• **What you will do**: Show each line below that contains the string "grace". The match is case-sensitive.
::::
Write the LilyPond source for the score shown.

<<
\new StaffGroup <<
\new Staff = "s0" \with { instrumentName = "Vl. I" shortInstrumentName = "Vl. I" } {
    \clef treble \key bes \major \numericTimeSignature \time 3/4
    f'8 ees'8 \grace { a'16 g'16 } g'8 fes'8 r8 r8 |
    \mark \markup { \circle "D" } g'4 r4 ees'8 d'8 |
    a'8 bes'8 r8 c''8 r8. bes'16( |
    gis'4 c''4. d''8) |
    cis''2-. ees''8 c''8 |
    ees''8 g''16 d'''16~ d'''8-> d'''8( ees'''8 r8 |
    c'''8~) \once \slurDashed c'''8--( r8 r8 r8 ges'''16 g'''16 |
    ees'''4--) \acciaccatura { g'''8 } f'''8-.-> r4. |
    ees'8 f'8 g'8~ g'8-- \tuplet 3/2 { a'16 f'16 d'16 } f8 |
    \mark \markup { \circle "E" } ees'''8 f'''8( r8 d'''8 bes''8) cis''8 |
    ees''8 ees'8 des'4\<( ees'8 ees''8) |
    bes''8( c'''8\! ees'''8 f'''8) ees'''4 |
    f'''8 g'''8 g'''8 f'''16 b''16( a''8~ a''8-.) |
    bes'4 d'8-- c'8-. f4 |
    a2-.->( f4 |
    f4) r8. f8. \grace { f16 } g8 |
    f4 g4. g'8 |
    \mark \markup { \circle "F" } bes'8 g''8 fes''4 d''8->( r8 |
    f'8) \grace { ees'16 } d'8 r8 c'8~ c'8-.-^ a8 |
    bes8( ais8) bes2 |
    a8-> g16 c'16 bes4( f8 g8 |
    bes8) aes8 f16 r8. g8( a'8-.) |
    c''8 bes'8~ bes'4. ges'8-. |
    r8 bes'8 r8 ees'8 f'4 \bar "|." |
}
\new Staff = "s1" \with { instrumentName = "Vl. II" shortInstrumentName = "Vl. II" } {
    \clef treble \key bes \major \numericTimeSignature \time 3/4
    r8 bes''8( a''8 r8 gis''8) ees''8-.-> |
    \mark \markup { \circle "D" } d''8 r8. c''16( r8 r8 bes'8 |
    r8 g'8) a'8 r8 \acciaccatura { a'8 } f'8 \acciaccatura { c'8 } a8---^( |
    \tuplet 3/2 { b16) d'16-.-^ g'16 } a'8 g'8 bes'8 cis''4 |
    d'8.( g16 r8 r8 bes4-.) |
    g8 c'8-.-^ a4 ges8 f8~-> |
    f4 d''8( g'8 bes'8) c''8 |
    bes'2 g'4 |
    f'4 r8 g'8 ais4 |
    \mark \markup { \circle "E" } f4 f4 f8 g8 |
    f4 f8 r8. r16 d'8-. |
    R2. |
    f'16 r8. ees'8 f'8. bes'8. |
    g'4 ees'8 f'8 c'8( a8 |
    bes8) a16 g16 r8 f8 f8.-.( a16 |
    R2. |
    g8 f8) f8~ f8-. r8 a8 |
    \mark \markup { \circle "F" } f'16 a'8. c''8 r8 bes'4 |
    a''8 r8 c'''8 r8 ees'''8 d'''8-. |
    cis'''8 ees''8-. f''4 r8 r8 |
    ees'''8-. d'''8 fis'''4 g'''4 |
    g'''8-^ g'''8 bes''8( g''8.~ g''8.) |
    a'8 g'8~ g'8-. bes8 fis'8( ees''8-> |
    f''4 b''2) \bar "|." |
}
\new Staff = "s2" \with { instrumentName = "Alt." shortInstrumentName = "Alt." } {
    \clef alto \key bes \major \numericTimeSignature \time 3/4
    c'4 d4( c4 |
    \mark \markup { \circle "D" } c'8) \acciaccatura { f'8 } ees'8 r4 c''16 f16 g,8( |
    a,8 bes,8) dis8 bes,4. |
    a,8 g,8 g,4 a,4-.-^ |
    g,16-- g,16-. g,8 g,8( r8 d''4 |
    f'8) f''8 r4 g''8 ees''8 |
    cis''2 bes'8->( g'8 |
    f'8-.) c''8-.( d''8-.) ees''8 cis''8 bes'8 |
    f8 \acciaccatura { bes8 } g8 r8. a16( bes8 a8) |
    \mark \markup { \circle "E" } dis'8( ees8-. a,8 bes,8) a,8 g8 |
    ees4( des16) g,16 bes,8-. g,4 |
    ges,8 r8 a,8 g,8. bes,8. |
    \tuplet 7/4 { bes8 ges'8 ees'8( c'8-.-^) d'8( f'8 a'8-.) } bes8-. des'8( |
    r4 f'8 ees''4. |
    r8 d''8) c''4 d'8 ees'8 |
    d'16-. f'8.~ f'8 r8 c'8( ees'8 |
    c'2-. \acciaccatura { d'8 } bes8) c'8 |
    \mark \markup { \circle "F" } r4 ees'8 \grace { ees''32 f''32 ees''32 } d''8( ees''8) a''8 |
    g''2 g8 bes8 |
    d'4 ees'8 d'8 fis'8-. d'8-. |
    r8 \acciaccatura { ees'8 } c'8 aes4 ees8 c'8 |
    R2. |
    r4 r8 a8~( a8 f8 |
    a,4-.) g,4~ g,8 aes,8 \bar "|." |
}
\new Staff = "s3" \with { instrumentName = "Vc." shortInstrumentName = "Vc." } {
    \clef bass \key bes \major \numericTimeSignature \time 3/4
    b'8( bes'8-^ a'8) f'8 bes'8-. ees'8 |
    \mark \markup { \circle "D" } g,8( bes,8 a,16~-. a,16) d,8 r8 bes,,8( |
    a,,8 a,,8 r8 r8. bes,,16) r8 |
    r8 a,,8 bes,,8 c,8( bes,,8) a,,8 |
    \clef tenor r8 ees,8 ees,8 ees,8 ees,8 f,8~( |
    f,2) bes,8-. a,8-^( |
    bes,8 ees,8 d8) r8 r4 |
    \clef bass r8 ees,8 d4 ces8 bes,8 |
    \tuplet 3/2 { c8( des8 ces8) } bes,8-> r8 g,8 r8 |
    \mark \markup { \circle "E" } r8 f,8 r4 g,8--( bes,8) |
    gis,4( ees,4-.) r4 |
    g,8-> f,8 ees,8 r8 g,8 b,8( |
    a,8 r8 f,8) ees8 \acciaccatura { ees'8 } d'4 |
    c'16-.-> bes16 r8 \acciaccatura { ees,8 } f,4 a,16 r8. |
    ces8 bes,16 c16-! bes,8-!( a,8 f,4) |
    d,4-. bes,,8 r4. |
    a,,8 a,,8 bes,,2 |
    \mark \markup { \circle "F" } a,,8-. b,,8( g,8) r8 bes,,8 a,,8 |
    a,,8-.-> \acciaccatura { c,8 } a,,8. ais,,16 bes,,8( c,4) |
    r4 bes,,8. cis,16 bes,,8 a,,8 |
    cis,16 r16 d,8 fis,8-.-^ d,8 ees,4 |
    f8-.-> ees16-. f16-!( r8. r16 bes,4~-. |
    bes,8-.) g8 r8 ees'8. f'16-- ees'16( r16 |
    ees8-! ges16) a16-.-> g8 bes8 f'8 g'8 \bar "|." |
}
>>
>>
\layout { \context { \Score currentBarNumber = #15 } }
::::
• **Task answer**:
    f'8 ees'8 \grace { a'16 g'16 } g'8 fes'8 r8 r8 |
    f4) r8. f8. \grace { f16 } g8 |
    f'8) \grace { ees'16 } d'8 r8 c'8~ c'8-.-^ a8 |
    \mark \markup { \circle "F" } r4 ees'8 \grace { ees''32 f''32 ees''32 } d''8( ees''8) a''8 |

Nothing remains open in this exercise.